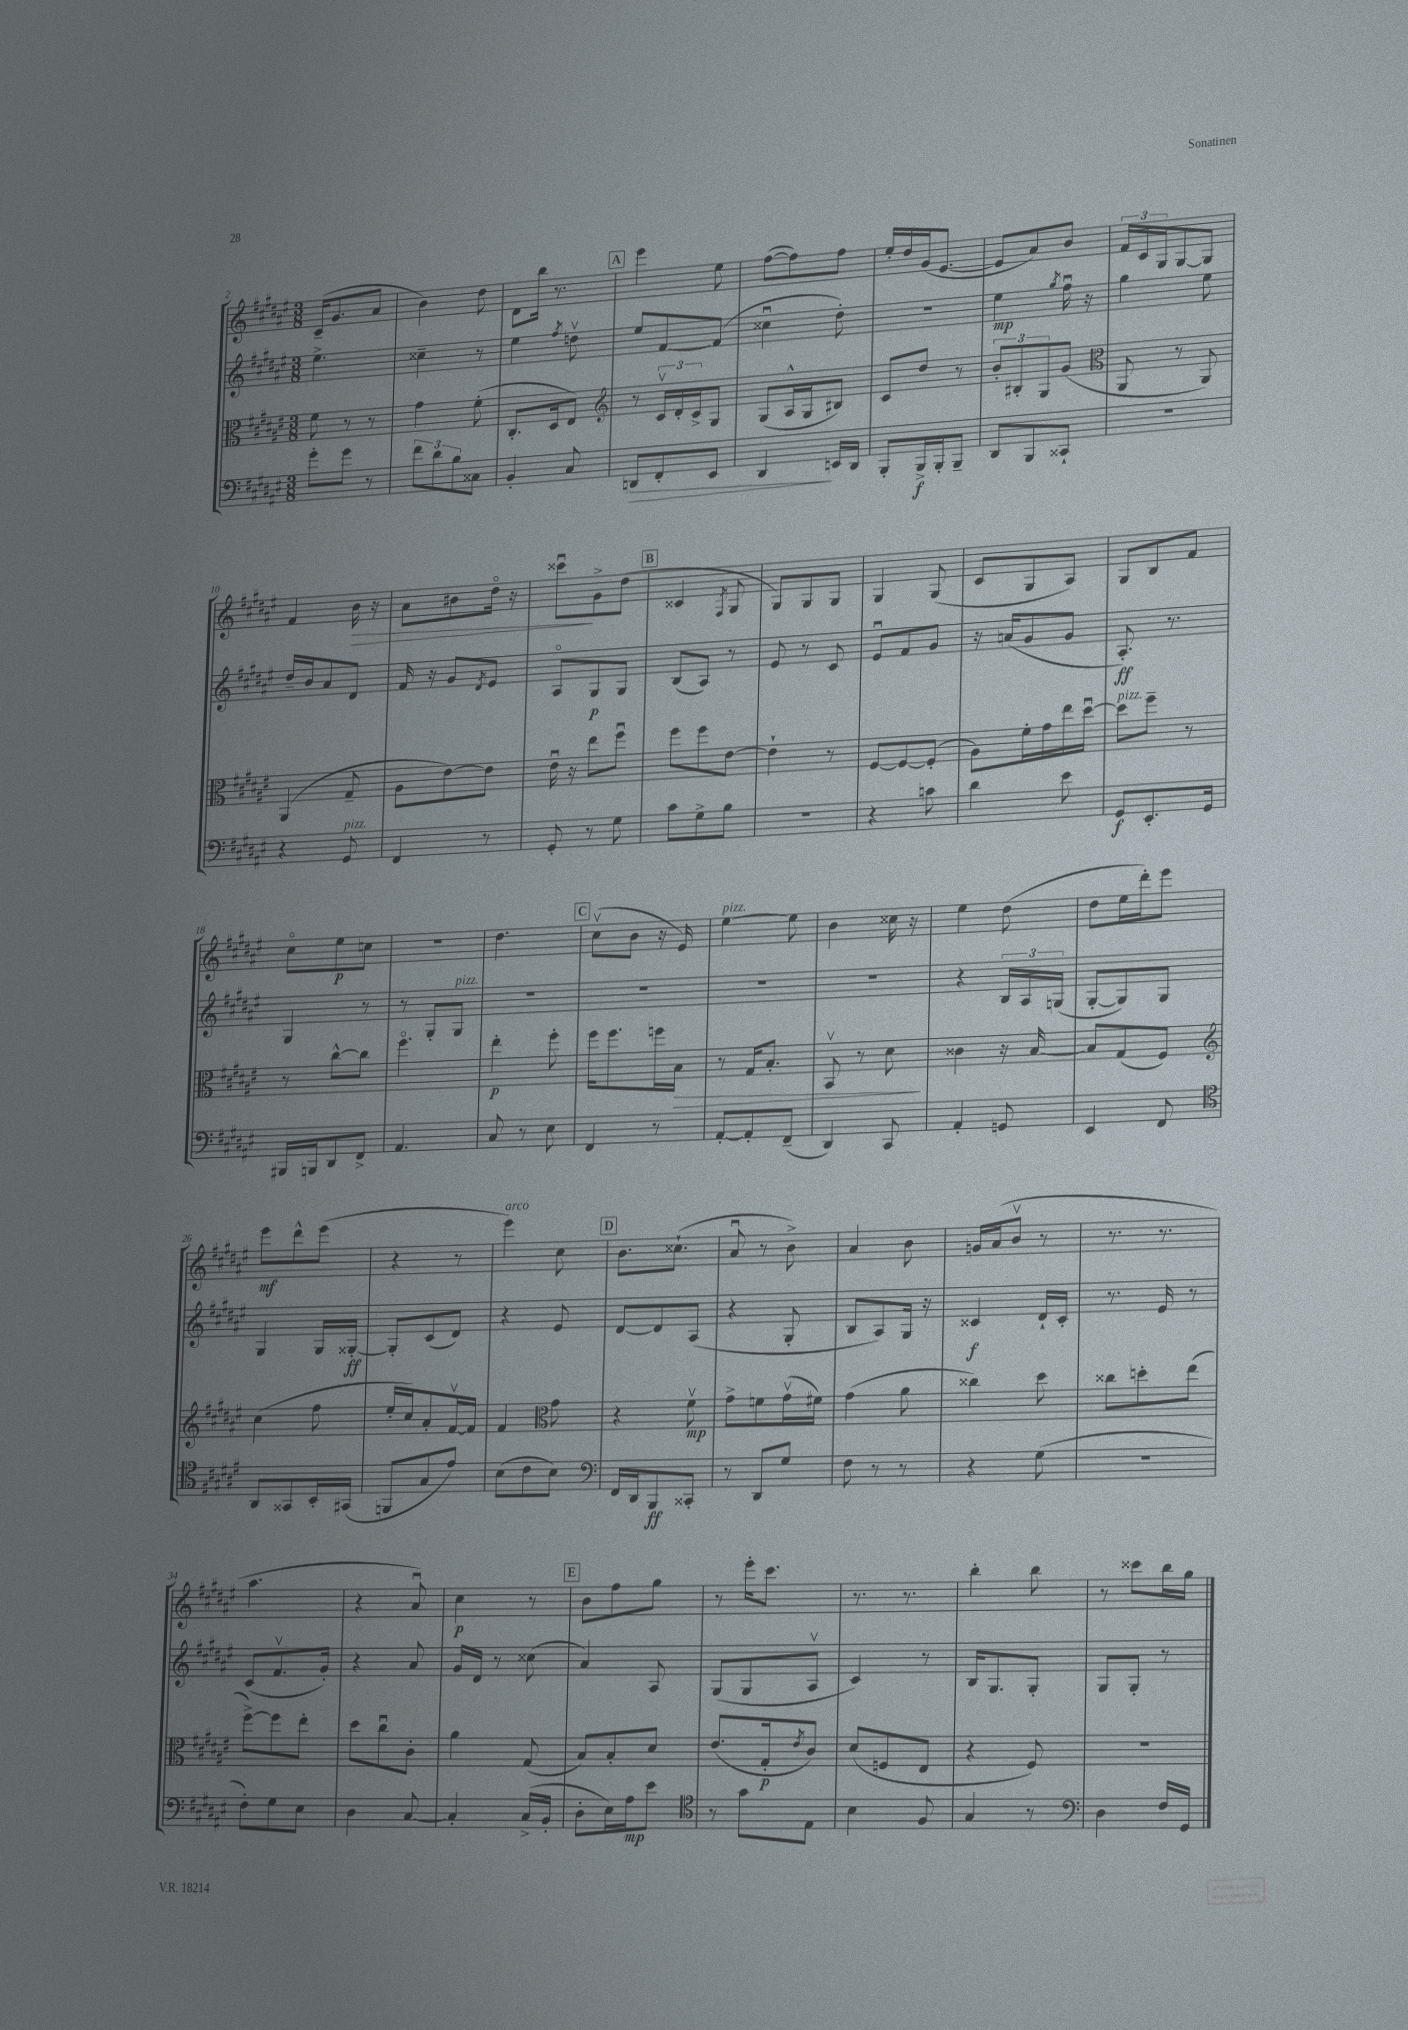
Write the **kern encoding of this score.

**kern	**kern	**kern	**kern
*staff4	*staff3	*staff2	*staff1
*clefF4	*clefC3	*clefG2	*clefG2
*k[f#c#g#d#a#e#]	*k[f#c#g#d#a#e#]	*k[f#c#g#d#a#e#]	*k[f#c#g#d#a#e#]
*M3/8	*M3/8	*M3/8	*M3/8
8g#'	8f#	4.ee#^	(16c#~
.	.	.	8.g#
8g#	8r	.	.
8r	8r	.	8a#
=	=	=	=
12f#	4g#	4cc##~	4b)
12d#	.	.	.
12B	.	.	.
8C##	(8f#'	8r	8dd#
=	=	=	=
4BB'	8.C#'	4ee#	8d#
.	.	.	16bb
.	16D#	.	8.r
.	.	8qff#	.
8C#	8E#)	8ddv	.
=	=	=	=
*	*clefG2	*	*
8DD	8r	8ee#	4eee#
8FF#'	24c#v	[8f#	.
.	24d#'	.	.
.	24c#^	.	.
8EE#	8G#	(8f#]	8ee#
=	=	=	=
4DD#	(8G#	4cc##u	([8ff#
.	16A#^^	.	8ff#])
.	16G#	.	.
16EE	8B#)	8dd#')	8ff#
16DD#	.	.	.
=	=	=	=
8BBB'	8c#	4.r	16ee#'
.	.	.	16dd#
16BBB^	8dd#	.	(16g#
16BBB'	.	.	[8.e#
8BBB~	8r	.	.
=	=	=	=
8DD#	12b'	4ee#	8e#]
.	12B#'	.	.
8BBB	.	.	8a#)
.	12G#	.	.
.	.	8qgg#	.
8CC##`	(8g#	16ff#u	8b
.	.	16r	.
=	=	=	=
*	*clefC3	*	*
4.r	8AA#	4gg#	24f#
.	.	.	24c#
.	.	.	24G#
.	8r	.	[8G#
.	8AA#)	8ee#	8G#]
=	=	=	=
4r	(4AA#	16dd#~	4f#
.	.	16b	.
.	.	8a#	.
8GG#	8G#~	8d#	16b
.	.	.	16r
=	=	=	=
4FF#	8A#	16f#	8a#
.	.	16r	.
.	[8e#)	8g#	8b#
.	.	8qd#	.
8r	8e#]	8e#	16dd#o
.	.	.	16r
=	=	=	=
8GG#'	16e#u	8A#o	8ccc##u
.	16r	.	.
8r	8ee#	8G#	8g#^
8G#	8ff#u	8G#	(8dd#
=	=	=	=
8c#	8ff#	(8B	4c##
8G#^	8ff#	8A#)	.
.	.	.	8qF#
8B	[8e#	8r	8G#
=	=	=	=
4.r	4e#`]	8e#	8G#)
.	.	8r	8G#
.	8r	8c#	8G#
=	=	=	=
4r	[8F#	8e#u	4G#
.	8F#_	8f#	.
8c	(8F#']	8g#	(8G#
=	=	=	=
4d#	8A#)	16r	8c#
.	.	(16a	.
.	16f#'	8g#	8G#
.	16g#	.	.
8e#	16ee#	8g#	8A#)
.	[16dd#u	.	.
=	=	=	=
8GG#	8dd#]	8.A#')	8G#
8.EE#'	8ff#~	.	8B
.	.	8.r	.
.	8r	.	8f#
16GG#	.	.	.
=	=	=	=
16BBB#	8r	4G#	8cc#o
16BBB	.	.	.
8DD#	[8cc#^^	.	8ee#
8FF#^	8cc#]	8r	8cc
=	=	=	=
4.AA#	4.ff#o	8r	4.r
.	.	8G#'	.
.	.	8G#	.
=	=	=	=
8C#	4ee#'	4.r	4.dd#
8r	.	.	.
8E#	8ff#'	.	.
=	=	=	=
4FF#	16ff#	4.r	(8cc#v
.	8.ff#	.	.
.	.	.	8b
8r	16ff	.	16r
.	16B	.	16e#)
=	=	=	=
[8AA#'	8r	4.r	[4ee#
8AA#']	16G#	.	.
.	8.B'	.	.
(8FF#~	.	.	8ee#]
=	=	=	=
4DD#)	8BBv	4.r	4b
.	8r	.	.
8CC#	8d#	.	16cc##
.	.	.	16r
=	=	=	=
4AA#'	4c##	4r	4ee#
8GG	16r	24B	(8dd#
.	.	24A#	.
.	[16B	.	.
.	.	(24G	.
=	=	=	=
4EE#	8B]	[8G#'	8dd#
.	(8G#	8G#])	16ee#
.	.	.	16ddd#')
8FF#	8F#)	8G#	8eee#
=	=	=	=
*clefC4	*clefG2	*	*
8AA#	(4cc#	4G#	8eee#
8GG##	.	.	8ddd#^^
16BB'	8ff#	16G#	(8eee#
(16GG#	.	[16G##'	.
=	=	=	=
8FF	16ee#'	8G##']	4r
.	16cc#)	.	.
8G#	8a#'	(8c#	.
8e#)	[16f#v	8d#)	8r
.	16f#]	.	.
=	=	=	=
(8B	4f#	4r	4eee#)
8c#	.	.	.
*	*clefC3	*	*
8B)	8g#	8e#	8cc#
=	=	=	=
*clefF4	*	*	*
16FF#	4r	[8d#	8.b
16DD#	.	.	.
8BBB	.	8d#]	.
.	.	.	(8.cc##`
8CC##'	8f#v	(8A#	.
=	=	=	=
8r	8g#^	4r	8a#u
8DD#	8f	.	8r
8G#	(16g#v	8G#'	8b^)
.	16f#)	.	.
=	=	=	=
8F#	(4g#	8B	4a#
8r	.	8A#)	.
8r	8a#	16G#	8b
.	.	16r	.
=	=	=	=
4r	4cc##)	4c##	16g
.	.	.	(16a#
.	.	.	8bv
(8G#	8dd#	16d#`	8r
.	.	16c##'	.
=	=	=	=
4.r	8cc##	8.r	8.r
.	8dd'	.	.
.	.	16e#	8.r
.	(8ee#	8r	.
=	=	=	=
8F#')	[8ff#^)	(8c#	4.aa#
8G#	8ff#]	8.f#v	.
8E#	8ee#'	.	.
.	.	16g#')	.
=	=	=	=
4D#	8dd#	4r	4r
.	8cc#u	.	.
[8C#	8c#'	8a#	8a#u)
=	=	=	=
4C#']	4a#	16g#	4cc#
.	.	16d#	.
.	.	8r	.
(16C#^	(8G#	(8cc##	8r
16BB'	.	.	.
=	=	=	=
8D#'	8B)	4a#)	8b
16E#)	8B'	.	8ff#
16A#	.	.	.
8e#	8d#	8A#	8gg#
=	=	=	=
*clefC4	*	*	*
8r	(8.e#	(8G#	8r
8g#	.	8G#	16eee#'
.	16G#'	.	8.ccc#
.	8qe#	.	.
8E#	8c#)	8A#v	.
=	=	=	=
4B	(8d#	4c#)	8.r
.	8F	.	.
.	.	.	8.r
8F#	8E#	8r	.
=	=	=	=
4G#	4r	16B	4bb'
.	.	8.G#	.
8r	8F#)	8G#'	8bb
=	=	=	=
*clefF4	*	*	*
4D#	4.r	8G#	8r
.	.	8G#'	8ccc##
16F#	.	8r	16bb
16GG#	.	.	16gg#
==	==	==	==
*-	*-	*-	*-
■ ■ ■ ■ ■
- GOAL: Collect every line above that contains the string "kern", matching its case exactly.

- SOLUTION:
Write the **kern encoding of this score.
**kern	**kern	**kern	**kern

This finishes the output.